→ WHAT TO WORK ON
Pull every line with the word "flashlight" out of the entries below.

====== AVAILABLE DATA ======

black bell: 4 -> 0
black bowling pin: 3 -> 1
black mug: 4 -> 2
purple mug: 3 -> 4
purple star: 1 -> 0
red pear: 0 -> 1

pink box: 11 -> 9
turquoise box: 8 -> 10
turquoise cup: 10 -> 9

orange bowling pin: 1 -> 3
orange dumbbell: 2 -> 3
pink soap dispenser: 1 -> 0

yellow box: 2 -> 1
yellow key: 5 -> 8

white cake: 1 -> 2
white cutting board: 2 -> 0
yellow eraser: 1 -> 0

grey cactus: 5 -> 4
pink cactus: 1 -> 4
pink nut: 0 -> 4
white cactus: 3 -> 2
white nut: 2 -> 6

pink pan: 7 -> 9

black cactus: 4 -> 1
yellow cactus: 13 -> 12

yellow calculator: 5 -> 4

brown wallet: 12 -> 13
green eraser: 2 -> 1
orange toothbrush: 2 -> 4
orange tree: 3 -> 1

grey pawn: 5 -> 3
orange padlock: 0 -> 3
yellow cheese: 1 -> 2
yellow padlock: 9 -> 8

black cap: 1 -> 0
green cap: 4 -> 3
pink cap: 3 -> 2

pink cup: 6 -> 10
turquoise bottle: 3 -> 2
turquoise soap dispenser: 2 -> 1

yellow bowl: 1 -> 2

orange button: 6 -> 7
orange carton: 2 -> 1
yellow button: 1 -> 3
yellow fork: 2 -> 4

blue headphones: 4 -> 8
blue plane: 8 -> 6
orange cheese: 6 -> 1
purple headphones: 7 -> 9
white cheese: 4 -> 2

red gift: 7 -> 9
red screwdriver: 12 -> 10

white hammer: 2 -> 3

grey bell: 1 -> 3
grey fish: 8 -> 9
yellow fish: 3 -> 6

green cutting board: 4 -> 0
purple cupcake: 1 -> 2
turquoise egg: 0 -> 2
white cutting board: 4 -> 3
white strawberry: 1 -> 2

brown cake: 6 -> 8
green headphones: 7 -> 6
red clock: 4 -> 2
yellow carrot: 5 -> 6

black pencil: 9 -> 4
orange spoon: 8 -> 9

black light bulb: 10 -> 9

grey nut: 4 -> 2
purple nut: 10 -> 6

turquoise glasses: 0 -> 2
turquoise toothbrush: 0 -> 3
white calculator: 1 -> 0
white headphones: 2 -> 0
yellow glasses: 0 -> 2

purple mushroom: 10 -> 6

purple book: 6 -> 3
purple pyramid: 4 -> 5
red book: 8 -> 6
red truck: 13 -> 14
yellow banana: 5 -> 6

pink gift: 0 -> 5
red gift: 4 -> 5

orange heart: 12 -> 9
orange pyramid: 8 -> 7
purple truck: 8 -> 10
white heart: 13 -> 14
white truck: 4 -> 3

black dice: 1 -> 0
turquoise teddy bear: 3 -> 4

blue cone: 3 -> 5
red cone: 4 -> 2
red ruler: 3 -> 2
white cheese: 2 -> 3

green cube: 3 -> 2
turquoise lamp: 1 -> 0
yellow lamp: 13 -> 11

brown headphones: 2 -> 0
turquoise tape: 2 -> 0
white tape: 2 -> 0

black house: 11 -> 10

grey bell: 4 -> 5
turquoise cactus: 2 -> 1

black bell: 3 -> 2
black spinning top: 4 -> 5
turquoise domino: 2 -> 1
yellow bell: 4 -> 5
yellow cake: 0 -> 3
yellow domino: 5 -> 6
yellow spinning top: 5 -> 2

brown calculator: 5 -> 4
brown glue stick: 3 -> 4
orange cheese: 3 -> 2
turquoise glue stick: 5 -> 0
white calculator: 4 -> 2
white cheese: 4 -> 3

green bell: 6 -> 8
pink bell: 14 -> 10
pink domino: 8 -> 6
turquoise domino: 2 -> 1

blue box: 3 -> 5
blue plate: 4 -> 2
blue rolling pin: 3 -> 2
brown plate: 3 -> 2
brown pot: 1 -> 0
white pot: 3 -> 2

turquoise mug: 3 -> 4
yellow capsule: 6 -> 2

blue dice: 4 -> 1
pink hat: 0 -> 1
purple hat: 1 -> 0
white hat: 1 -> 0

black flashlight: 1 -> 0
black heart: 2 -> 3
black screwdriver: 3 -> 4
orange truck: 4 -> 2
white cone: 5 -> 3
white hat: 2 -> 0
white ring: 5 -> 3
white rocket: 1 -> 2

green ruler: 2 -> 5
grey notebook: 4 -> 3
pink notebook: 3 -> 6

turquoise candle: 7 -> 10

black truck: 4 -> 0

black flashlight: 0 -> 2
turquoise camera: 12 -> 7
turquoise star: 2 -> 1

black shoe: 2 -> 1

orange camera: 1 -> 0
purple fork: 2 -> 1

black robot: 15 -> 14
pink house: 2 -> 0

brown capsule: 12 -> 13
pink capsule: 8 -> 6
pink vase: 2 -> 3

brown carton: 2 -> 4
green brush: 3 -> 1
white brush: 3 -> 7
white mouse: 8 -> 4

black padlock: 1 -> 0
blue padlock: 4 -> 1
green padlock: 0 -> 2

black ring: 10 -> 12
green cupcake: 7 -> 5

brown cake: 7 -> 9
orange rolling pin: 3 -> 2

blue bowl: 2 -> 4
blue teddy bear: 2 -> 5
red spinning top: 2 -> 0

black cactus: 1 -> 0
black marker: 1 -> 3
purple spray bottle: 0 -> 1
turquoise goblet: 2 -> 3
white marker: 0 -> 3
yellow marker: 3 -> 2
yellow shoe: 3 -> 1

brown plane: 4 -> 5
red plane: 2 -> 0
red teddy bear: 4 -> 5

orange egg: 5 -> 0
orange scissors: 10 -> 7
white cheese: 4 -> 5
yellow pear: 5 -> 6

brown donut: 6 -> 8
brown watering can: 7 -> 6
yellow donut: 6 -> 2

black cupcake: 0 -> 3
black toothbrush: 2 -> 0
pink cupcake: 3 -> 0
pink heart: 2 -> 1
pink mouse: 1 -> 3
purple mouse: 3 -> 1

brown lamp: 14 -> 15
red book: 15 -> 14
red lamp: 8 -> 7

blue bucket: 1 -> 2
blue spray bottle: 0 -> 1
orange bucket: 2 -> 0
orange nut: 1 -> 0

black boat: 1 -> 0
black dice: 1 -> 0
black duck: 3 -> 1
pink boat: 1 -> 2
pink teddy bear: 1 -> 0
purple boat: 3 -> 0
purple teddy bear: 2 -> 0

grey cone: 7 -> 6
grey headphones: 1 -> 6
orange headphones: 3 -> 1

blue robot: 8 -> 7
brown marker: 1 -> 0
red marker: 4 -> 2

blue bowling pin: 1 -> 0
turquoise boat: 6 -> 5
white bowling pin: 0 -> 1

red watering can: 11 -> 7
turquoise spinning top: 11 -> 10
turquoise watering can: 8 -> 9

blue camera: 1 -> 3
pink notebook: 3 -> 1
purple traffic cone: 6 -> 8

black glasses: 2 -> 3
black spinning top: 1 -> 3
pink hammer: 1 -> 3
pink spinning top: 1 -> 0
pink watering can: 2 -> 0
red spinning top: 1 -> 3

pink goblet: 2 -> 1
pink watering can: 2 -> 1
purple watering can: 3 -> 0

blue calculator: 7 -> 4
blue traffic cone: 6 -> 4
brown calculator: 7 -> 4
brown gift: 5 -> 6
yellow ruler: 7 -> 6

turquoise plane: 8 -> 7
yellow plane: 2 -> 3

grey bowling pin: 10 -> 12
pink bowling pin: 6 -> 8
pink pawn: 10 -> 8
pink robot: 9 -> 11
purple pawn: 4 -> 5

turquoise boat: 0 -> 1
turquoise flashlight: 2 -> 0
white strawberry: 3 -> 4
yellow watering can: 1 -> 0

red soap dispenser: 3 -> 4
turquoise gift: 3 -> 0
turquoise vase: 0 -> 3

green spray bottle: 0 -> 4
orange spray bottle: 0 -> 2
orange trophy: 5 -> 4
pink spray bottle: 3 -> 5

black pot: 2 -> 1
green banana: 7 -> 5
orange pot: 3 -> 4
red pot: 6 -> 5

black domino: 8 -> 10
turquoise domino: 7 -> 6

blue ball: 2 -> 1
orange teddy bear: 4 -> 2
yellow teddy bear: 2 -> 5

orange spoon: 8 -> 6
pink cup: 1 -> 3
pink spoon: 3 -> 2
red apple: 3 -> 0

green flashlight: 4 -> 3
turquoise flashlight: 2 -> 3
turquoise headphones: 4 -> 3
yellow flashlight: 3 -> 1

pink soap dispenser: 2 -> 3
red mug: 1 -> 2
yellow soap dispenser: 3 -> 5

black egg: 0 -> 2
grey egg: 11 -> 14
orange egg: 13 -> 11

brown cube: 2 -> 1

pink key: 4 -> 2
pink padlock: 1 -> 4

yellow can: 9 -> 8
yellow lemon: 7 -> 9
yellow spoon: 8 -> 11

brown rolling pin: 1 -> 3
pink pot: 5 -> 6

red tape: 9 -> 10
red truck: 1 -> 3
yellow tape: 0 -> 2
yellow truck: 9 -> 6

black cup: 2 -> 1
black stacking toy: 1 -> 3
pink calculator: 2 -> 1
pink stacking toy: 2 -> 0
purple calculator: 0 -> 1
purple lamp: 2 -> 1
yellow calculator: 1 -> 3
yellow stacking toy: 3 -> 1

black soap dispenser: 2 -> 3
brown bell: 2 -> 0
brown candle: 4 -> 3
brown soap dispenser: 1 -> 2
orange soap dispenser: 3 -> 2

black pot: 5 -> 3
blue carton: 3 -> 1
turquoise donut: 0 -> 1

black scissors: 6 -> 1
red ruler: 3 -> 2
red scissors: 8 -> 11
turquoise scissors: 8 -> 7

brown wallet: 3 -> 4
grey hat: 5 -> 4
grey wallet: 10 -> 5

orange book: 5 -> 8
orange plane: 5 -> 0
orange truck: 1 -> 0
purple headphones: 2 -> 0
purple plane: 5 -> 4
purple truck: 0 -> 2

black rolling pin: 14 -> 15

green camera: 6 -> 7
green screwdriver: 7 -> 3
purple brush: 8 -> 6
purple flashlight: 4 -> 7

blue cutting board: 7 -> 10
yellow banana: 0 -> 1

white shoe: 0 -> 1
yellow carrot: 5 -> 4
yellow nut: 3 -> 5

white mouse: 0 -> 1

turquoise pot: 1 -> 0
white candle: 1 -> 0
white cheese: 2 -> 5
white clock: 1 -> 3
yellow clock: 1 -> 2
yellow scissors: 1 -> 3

======

→ WRITTEN ANSWER
black flashlight: 1 -> 0
black flashlight: 0 -> 2
turquoise flashlight: 2 -> 0
green flashlight: 4 -> 3
turquoise flashlight: 2 -> 3
yellow flashlight: 3 -> 1
purple flashlight: 4 -> 7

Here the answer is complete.